• Work instructions
The answer consists of one number: how many lines of the data below include the string "before".

• Dataset records
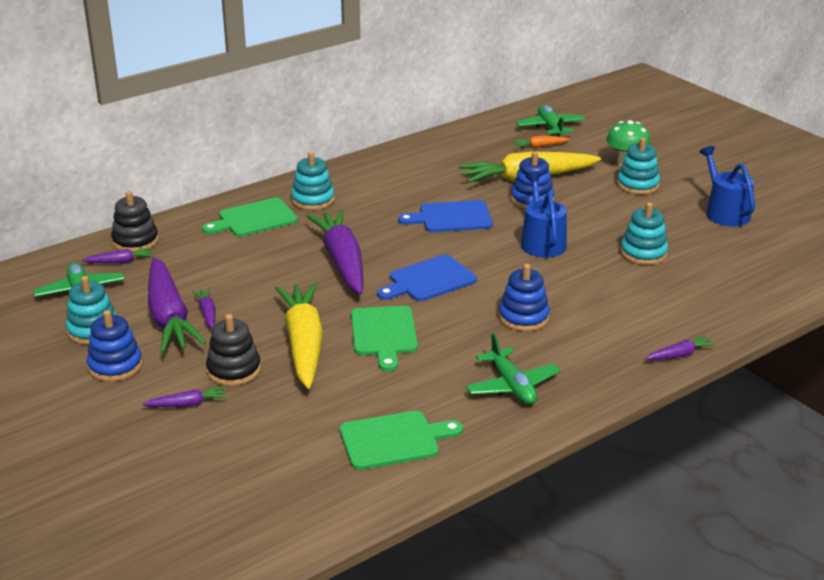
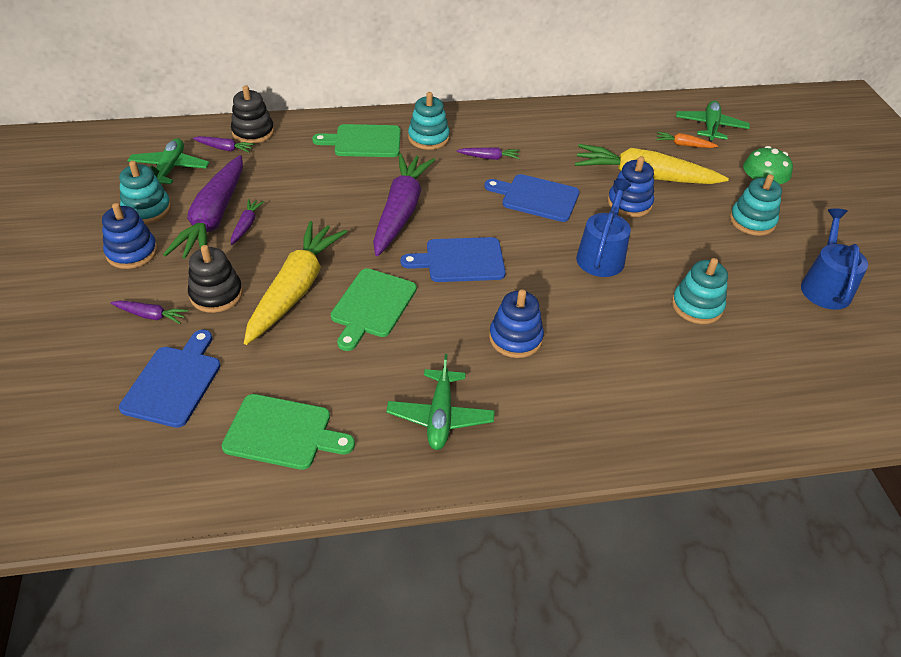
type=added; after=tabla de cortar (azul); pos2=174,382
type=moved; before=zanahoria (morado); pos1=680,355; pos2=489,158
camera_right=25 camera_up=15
---
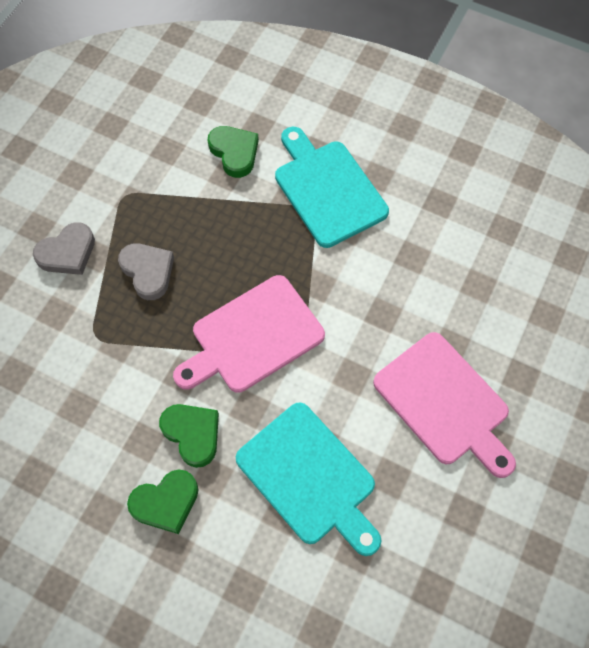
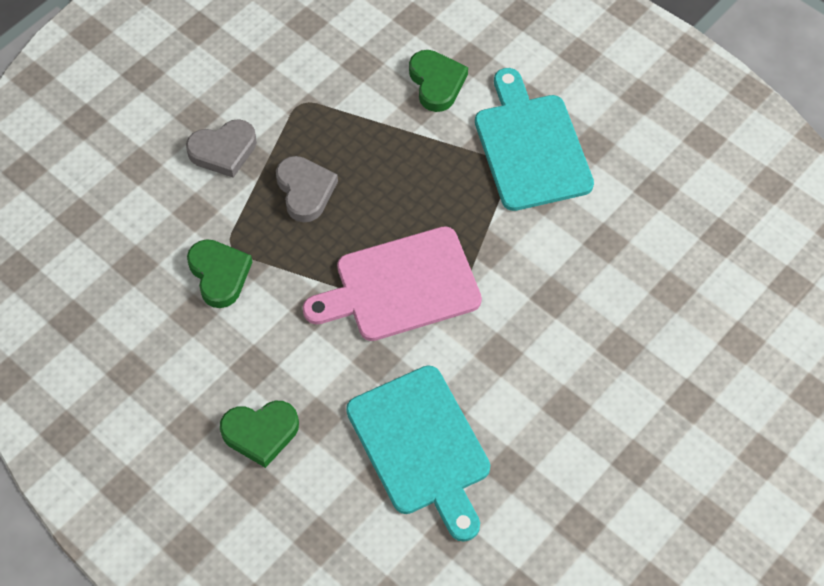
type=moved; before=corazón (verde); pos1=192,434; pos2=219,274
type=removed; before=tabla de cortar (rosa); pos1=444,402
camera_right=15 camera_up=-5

• Task response
3